* TRY IT *
For the word "white", determine how many lines of the entries below contain it, and give only that number.

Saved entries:
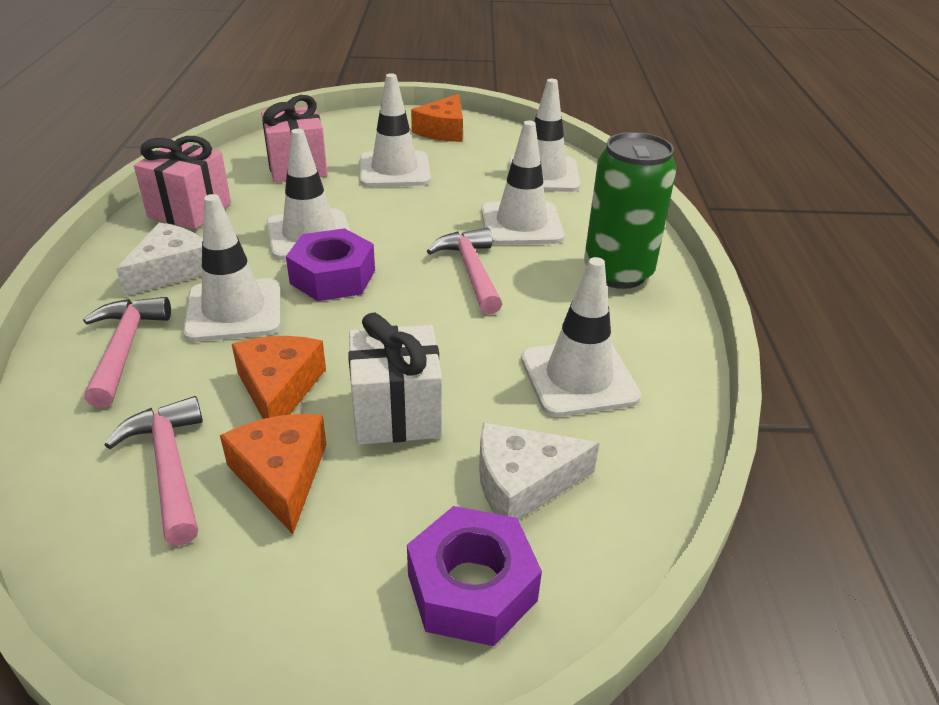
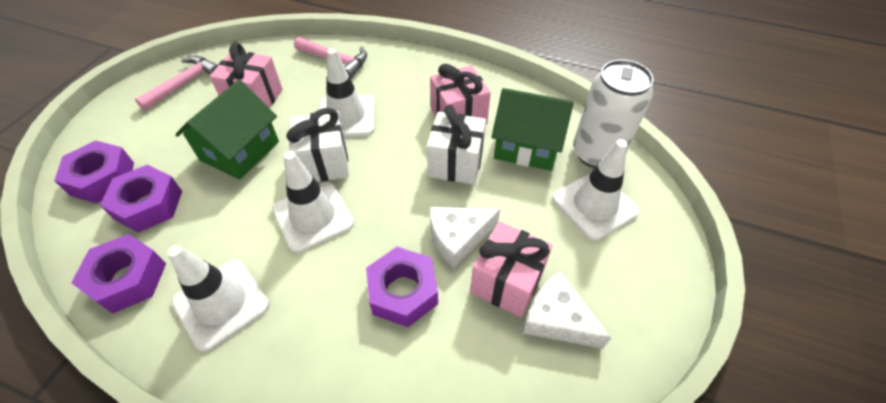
green can: [584,132,677,289] = 1 -> none = 0
green house: none = 0 -> [175,80,279,180] [491,88,574,171] = 2
orange cheese: [220,414,326,534] [232,336,326,419] [411,94,463,142] = 3 -> none = 0
pink gift: [134,136,231,229] [261,95,327,182] = 2 -> [209,43,283,108] [430,64,491,125] [470,221,553,317] = 3
pink hammer: [83,297,171,408] [105,396,203,546] [427,228,502,315] = 3 -> [135,56,219,111] [294,37,367,79] = 2
purple nut: [286,228,375,301] [407,506,542,646] = 2 -> [54,140,134,204] [71,234,166,314] [100,165,182,233] [366,247,438,327] = 4
white can: none = 0 -> [573,60,654,168] = 1
white gift: [348,313,442,445] = 1 -> [286,108,349,182] [427,105,486,185] = 2
white traffic cone: [183,194,281,342] [266,129,350,260] [360,73,431,187] [481,121,564,245] [509,79,580,192] [521,257,641,417] = 6 -> [168,245,270,352] [272,151,354,253] [318,48,375,137] [553,139,639,241] = 4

* EXPECTED OUTPUT *
3